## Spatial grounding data
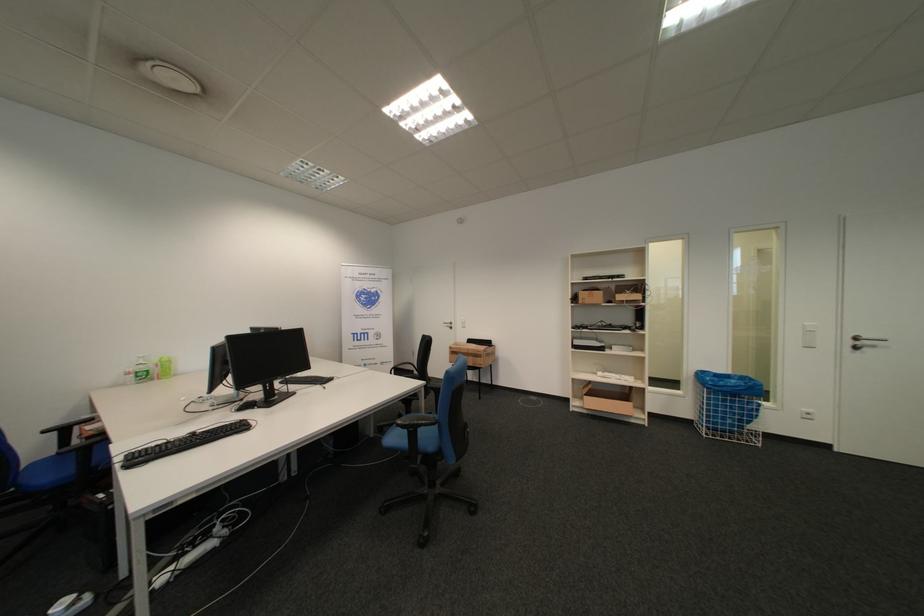
Where would you sit the black chair sitting surface? Please return your answer as a coordinate pair (x, y).

(69, 424)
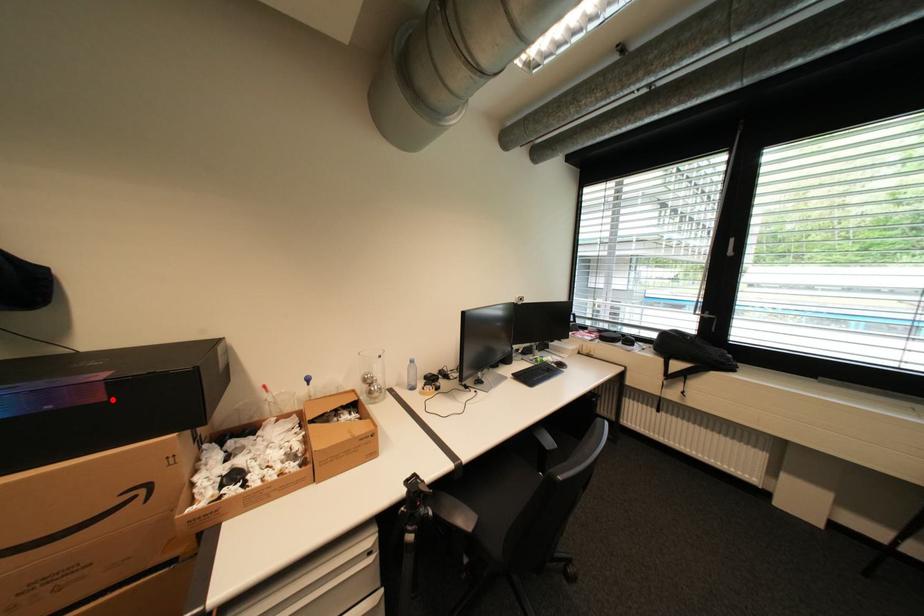
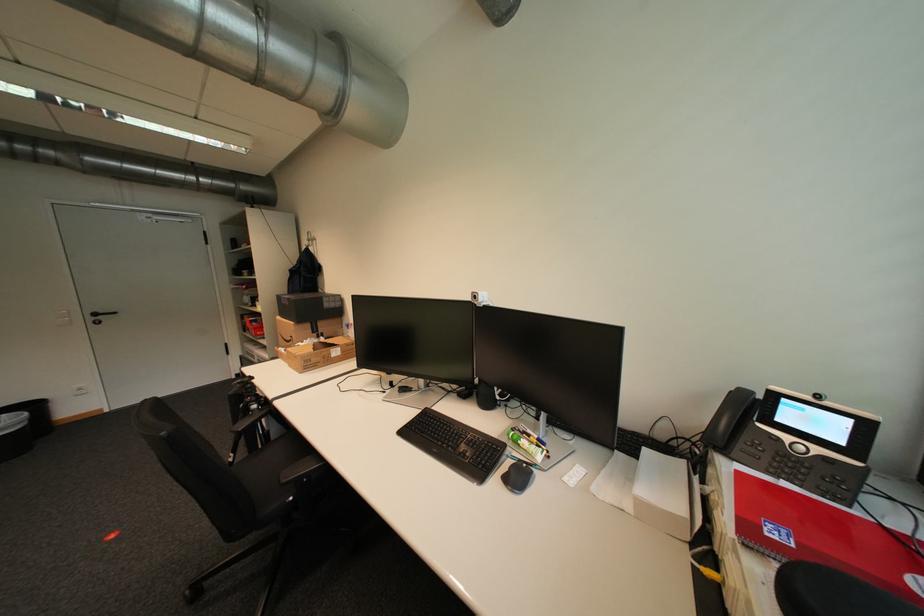
Find the pixel in the second image that matches the highlighted location in the first image.

(296, 305)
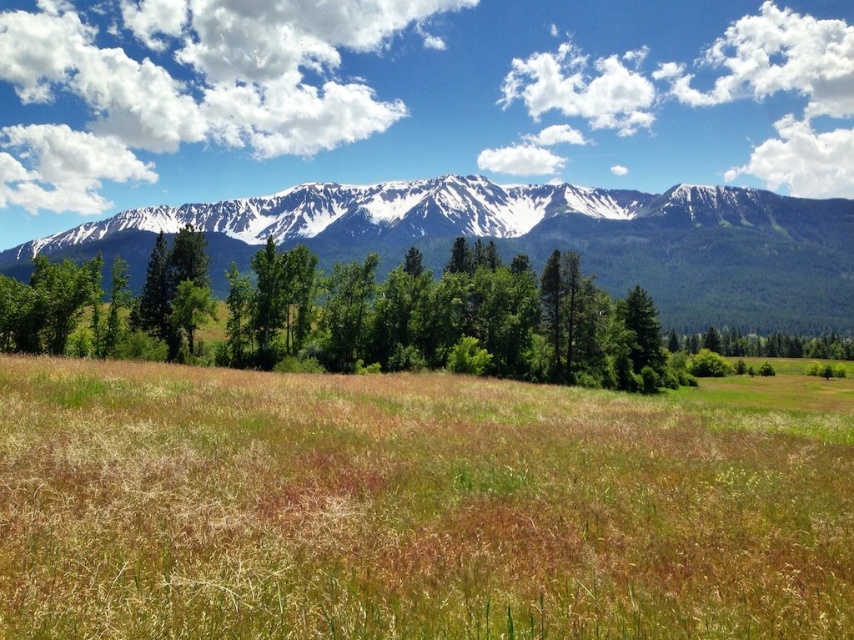
Is brown grassland at center positioned in front of snowy granite mountain range at upper center?

Yes, brown grassland at center is in front of snowy granite mountain range at upper center.

Which is more to the right, brown grassland at center or snowy granite mountain range at upper center?

brown grassland at center

Is point (695, 460) positioned before point (393, 195)?

Yes.

Locate an element on the screen. brown grassland at center is located at coordinates [416, 506].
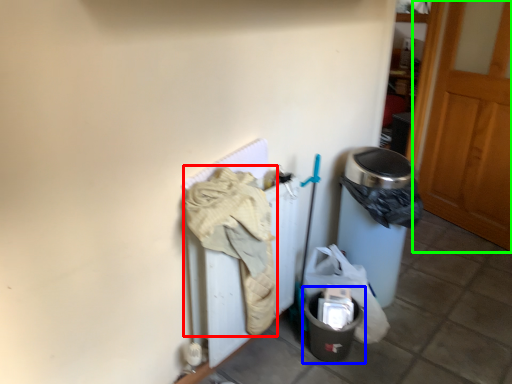
Question: Which object is the closest to the clothing (highlighted by a red box)? Choose among these: recycling bin (highlighted by a blue box) or door (highlighted by a green box).

Choices:
 (A) recycling bin
 (B) door

Answer: (A)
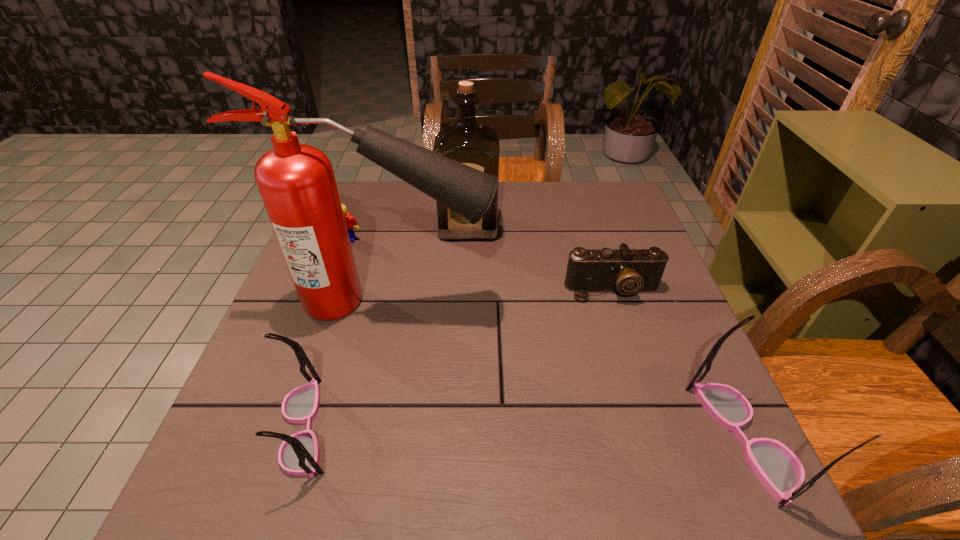
If the aim is uniform spacing by inserting an additional spectacles among them, please point to a vacant space for this new spectacles. Please provide its 2D coordinates. Your answer should be formatted as a tuple, i.e. [(x, y)], where the tuple contains the x and y coordinates of a point satisfying the conditions above.

[(523, 433)]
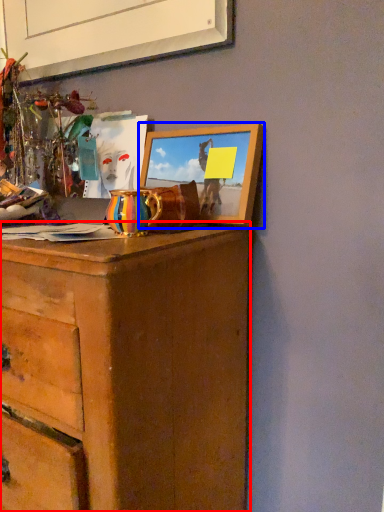
Question: Which object appears farthest to the camera in this image, chest of drawers (highlighted by a red box) or picture frame (highlighted by a blue box)?

Choices:
 (A) chest of drawers
 (B) picture frame

Answer: (B)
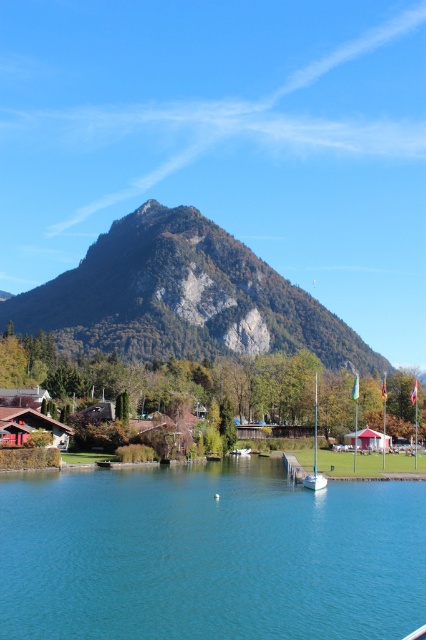
Does teal water at center have a larger size compared to white glossy sailboat at center?

Indeed, teal water at center has a larger size compared to white glossy sailboat at center.

Can you confirm if teal water at center is positioned to the left of white glossy sailboat at center?

Correct, you'll find teal water at center to the left of white glossy sailboat at center.

I want to click on teal water at center, so click(209, 554).

Is rugged stone mountain at center positioned in front of white glossy sailboat at center?

No, rugged stone mountain at center is behind white glossy sailboat at center.

Is point (28, 308) in front of point (316, 486)?

No, (28, 308) is behind (316, 486).

You are a GUI agent. You are given a task and a screenshot of the screen. Output one action in this format:
    pyautogui.click(x=<x>, y=<y>)
    Task: Click on the rugged stone mountain at center
    The width and height of the screenshot is (426, 640).
    Given the screenshot: What is the action you would take?
    pyautogui.click(x=181, y=298)

This screenshot has width=426, height=640. Describe the element at coordinates (209, 554) in the screenshot. I see `teal water at center` at that location.

Who is taller, teal water at center or rugged stone mountain at center?

rugged stone mountain at center is taller.

The image size is (426, 640). Find the location of `teal water at center`. teal water at center is located at coordinates (209, 554).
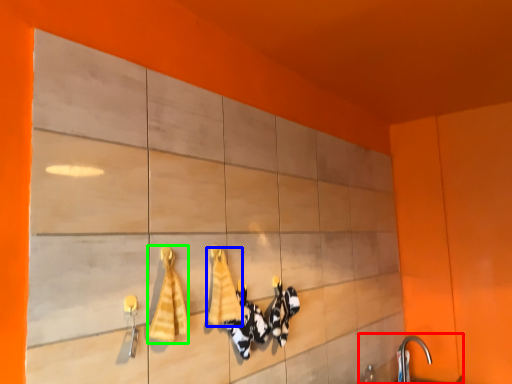
Question: Based on their relative distances, which object is farther from sink (highlighted by a red box)? Choose from bath towel (highlighted by a blue box) and bath towel (highlighted by a green box).

Choices:
 (A) bath towel
 (B) bath towel

Answer: (B)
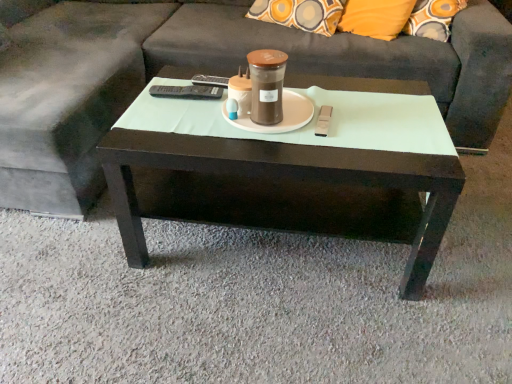
You are a GUI agent. You are given a task and a screenshot of the screen. Output one action in this format:
    pyautogui.click(x=<x>, y=<y>)
    Task: Click on the vacant area situated to the left side of white matte saucer at center
    
    Given the screenshot: What is the action you would take?
    pyautogui.click(x=178, y=113)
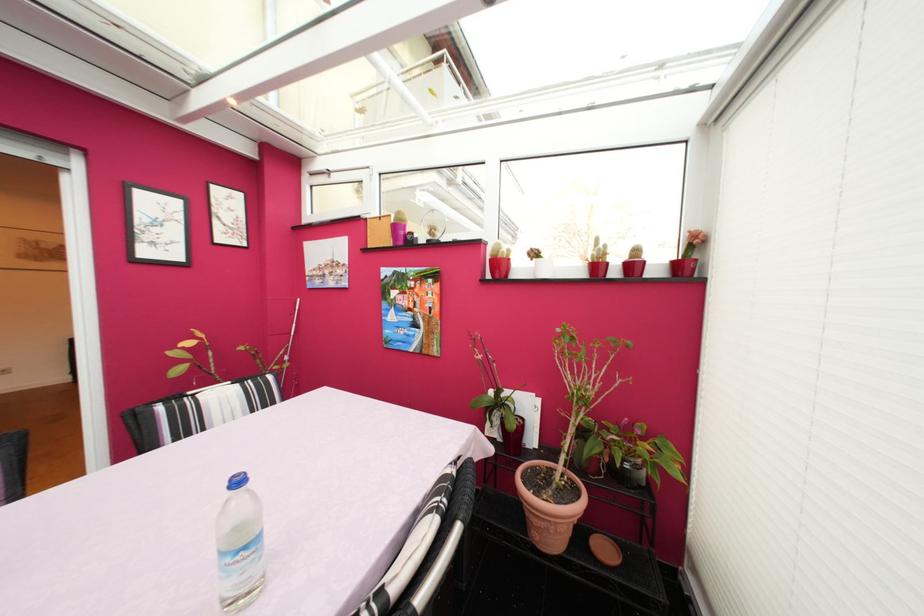
Which object does [549,508] point to?

It corresponds to the terracotta plant pot in the image.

## PROBLEM TO SOLVE
Reproduce all of the items above with "rugged stone mountain" renamed to "gray rock peak" everywhere and nothing else changed. Leave the pictures out.

## WRITTEN ANSWER
Where would you sit the black chair sitting surface? Please return your answer as a coordinate pair (x, y).

(69, 424)
Find the pixel in the second image that matches the highlighted location in the first image.

(296, 305)
Is brown grassland at center positioned in front of snowy granite mountain range at upper center?

Yes, brown grassland at center is in front of snowy granite mountain range at upper center.

Which is more to the right, brown grassland at center or snowy granite mountain range at upper center?

brown grassland at center

Is point (695, 460) positioned before point (393, 195)?

Yes.

Locate an element on the screen. brown grassland at center is located at coordinates [416, 506].
Question: Which object is the closest to the clothing (highlighted by a red box)? Choose among these: recycling bin (highlighted by a blue box) or door (highlighted by a green box).

Choices:
 (A) recycling bin
 (B) door

Answer: (A)
If the aim is uniform spacing by inserting an additional spectacles among them, please point to a vacant space for this new spectacles. Please provide its 2D coordinates. Your answer should be formatted as a tuple, i.e. [(x, y)], where the tuple contains the x and y coordinates of a point satisfying the conditions above.

[(523, 433)]
Question: Which object appears farthest to the camera in this image, chest of drawers (highlighted by a red box) or picture frame (highlighted by a blue box)?

Choices:
 (A) chest of drawers
 (B) picture frame

Answer: (B)
Does teal water at center have a larger size compared to white glossy sailboat at center?

Indeed, teal water at center has a larger size compared to white glossy sailboat at center.

Can you confirm if teal water at center is positioned to the left of white glossy sailboat at center?

Correct, you'll find teal water at center to the left of white glossy sailboat at center.

I want to click on teal water at center, so click(209, 554).

Is gray rock peak at center positioned in front of white glossy sailboat at center?

No, gray rock peak at center is behind white glossy sailboat at center.

Is point (28, 308) in front of point (316, 486)?

No, (28, 308) is behind (316, 486).

You are a GUI agent. You are given a task and a screenshot of the screen. Output one action in this format:
    pyautogui.click(x=<x>, y=<y>)
    Task: Click on the gray rock peak at center
    The width and height of the screenshot is (426, 640).
    Given the screenshot: What is the action you would take?
    pyautogui.click(x=181, y=298)

This screenshot has width=426, height=640. Describe the element at coordinates (209, 554) in the screenshot. I see `teal water at center` at that location.

Who is taller, teal water at center or gray rock peak at center?

gray rock peak at center is taller.

The image size is (426, 640). Find the location of `teal water at center`. teal water at center is located at coordinates (209, 554).
Question: Based on their relative distances, which object is farther from sink (highlighted by a red box)? Choose from bath towel (highlighted by a blue box) and bath towel (highlighted by a green box).

Choices:
 (A) bath towel
 (B) bath towel

Answer: (B)
You are a GUI agent. You are given a task and a screenshot of the screen. Output one action in this format:
    pyautogui.click(x=<x>, y=<y>)
    Task: Click on the vacant area situated to the left side of white matte saucer at center
    
    Given the screenshot: What is the action you would take?
    pyautogui.click(x=178, y=113)
Which object does [549,508] point to?

It corresponds to the terracotta plant pot in the image.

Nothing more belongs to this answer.